Assignment: Each entry must appear in the answer exactly as given.

Start of Dataset records

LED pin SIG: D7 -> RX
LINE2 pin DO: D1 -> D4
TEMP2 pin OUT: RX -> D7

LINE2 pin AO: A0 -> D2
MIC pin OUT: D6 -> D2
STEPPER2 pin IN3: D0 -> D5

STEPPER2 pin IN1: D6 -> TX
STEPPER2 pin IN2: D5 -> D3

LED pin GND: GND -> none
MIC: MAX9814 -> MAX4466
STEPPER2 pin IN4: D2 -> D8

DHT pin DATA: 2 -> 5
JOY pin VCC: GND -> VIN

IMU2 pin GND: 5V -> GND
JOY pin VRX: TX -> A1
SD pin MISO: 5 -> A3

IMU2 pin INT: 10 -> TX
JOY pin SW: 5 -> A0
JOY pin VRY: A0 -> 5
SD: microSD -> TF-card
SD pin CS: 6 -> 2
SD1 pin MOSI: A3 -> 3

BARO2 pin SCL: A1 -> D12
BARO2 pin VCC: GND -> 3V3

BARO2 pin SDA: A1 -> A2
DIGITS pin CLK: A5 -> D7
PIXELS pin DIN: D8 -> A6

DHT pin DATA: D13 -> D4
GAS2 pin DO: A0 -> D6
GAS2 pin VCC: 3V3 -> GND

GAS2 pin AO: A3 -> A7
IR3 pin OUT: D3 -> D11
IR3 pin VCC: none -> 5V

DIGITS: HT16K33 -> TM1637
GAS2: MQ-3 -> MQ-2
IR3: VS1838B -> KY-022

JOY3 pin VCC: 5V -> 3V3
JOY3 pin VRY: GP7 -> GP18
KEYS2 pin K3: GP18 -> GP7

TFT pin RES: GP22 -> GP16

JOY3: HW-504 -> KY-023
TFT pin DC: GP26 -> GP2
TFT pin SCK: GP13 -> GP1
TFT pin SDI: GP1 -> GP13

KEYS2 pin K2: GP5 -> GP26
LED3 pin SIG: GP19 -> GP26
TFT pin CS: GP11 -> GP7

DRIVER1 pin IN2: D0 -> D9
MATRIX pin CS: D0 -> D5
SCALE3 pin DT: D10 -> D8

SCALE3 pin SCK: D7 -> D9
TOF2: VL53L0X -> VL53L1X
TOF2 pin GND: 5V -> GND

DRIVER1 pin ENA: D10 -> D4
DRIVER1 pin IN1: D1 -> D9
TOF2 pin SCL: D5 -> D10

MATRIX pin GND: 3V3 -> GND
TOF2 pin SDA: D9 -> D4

End of Dataset records

Response area:
LED pin SIG: D7 -> RX
LINE2 pin DO: D1 -> D4
TEMP2 pin OUT: RX -> D7

LINE2 pin AO: A0 -> D2
MIC pin OUT: D6 -> D2
STEPPER2 pin IN3: D0 -> D5

STEPPER2 pin IN1: D6 -> TX
STEPPER2 pin IN2: D5 -> D3

LED pin GND: GND -> none
MIC: MAX9814 -> MAX4466
STEPPER2 pin IN4: D2 -> D8

DHT pin DATA: 2 -> 5
JOY pin VCC: GND -> VIN

IMU2 pin GND: 5V -> GND
JOY pin VRX: TX -> A1
SD pin MISO: 5 -> A3

IMU2 pin INT: 10 -> TX
JOY pin SW: 5 -> A0
JOY pin VRY: A0 -> 5
SD: microSD -> TF-card
SD pin CS: 6 -> 2
SD1 pin MOSI: A3 -> 3

BARO2 pin SCL: A1 -> D12
BARO2 pin VCC: GND -> 3V3

BARO2 pin SDA: A1 -> A2
DIGITS pin CLK: A5 -> D7
PIXELS pin DIN: D8 -> A6

DHT pin DATA: D13 -> D4
GAS2 pin DO: A0 -> D6
GAS2 pin VCC: 3V3 -> GND

GAS2 pin AO: A3 -> A7
IR3 pin OUT: D3 -> D11
IR3 pin VCC: none -> 5V

DIGITS: HT16K33 -> TM1637
GAS2: MQ-3 -> MQ-2
IR3: VS1838B -> KY-022

JOY3 pin VCC: 5V -> 3V3
JOY3 pin VRY: GP7 -> GP18
KEYS2 pin K3: GP18 -> GP7

TFT pin RES: GP22 -> GP16

JOY3: HW-504 -> KY-023
TFT pin DC: GP26 -> GP2
TFT pin SCK: GP13 -> GP1
TFT pin SDI: GP1 -> GP13

KEYS2 pin K2: GP5 -> GP26
LED3 pin SIG: GP19 -> GP26
TFT pin CS: GP11 -> GP7

DRIVER1 pin IN2: D0 -> D9
MATRIX pin CS: D0 -> D5
SCALE3 pin DT: D10 -> D8

SCALE3 pin SCK: D7 -> D9
TOF2: VL53L0X -> VL53L1X
TOF2 pin GND: 5V -> GND

DRIVER1 pin ENA: D10 -> D4
DRIVER1 pin IN1: D1 -> D9
TOF2 pin SCL: D5 -> D10

MATRIX pin GND: 3V3 -> GND
TOF2 pin SDA: D9 -> D4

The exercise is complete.